*What is expected*: Go through the data and copy every line exactly, but not the images.

*Given data*:
= = = = = = =
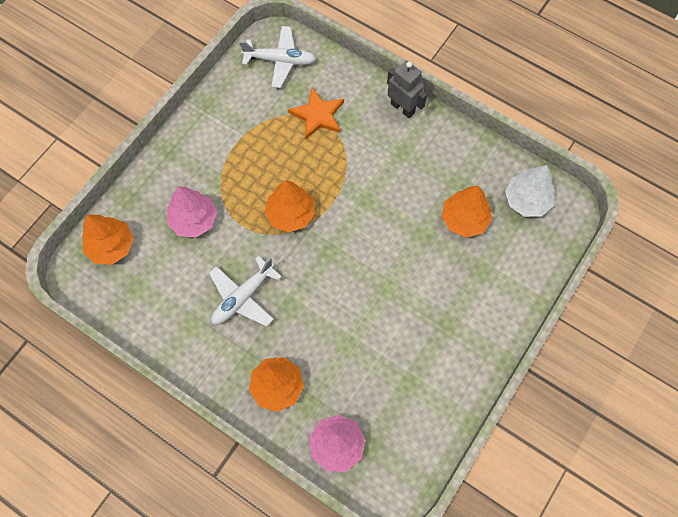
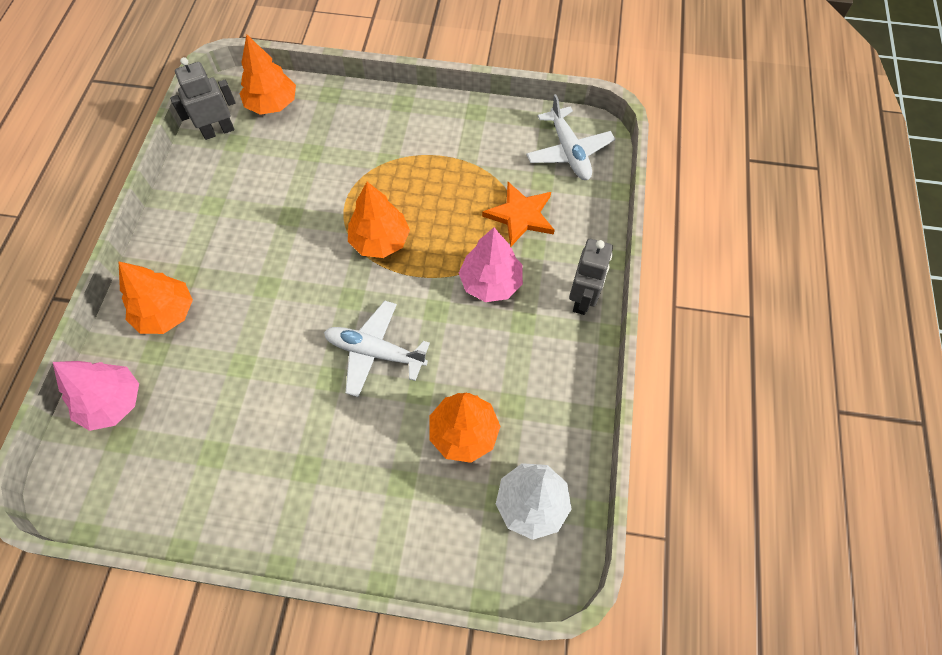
camera: 65 degrees right, 5 degrees down
(115, 297) = (218, 131): none -> grey robot
(193, 220) = (332, 157): pink tree -> pink tree (490, 282)
(243, 297) = (260, 237): white plane -> white plane (375, 352)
= = = = = = =
*Exercise response*:
camera: 65 degrees right, 5 degrees down
(115, 297) = (218, 131): none -> grey robot
(193, 220) = (332, 157): pink tree -> pink tree (490, 282)
(243, 297) = (260, 237): white plane -> white plane (375, 352)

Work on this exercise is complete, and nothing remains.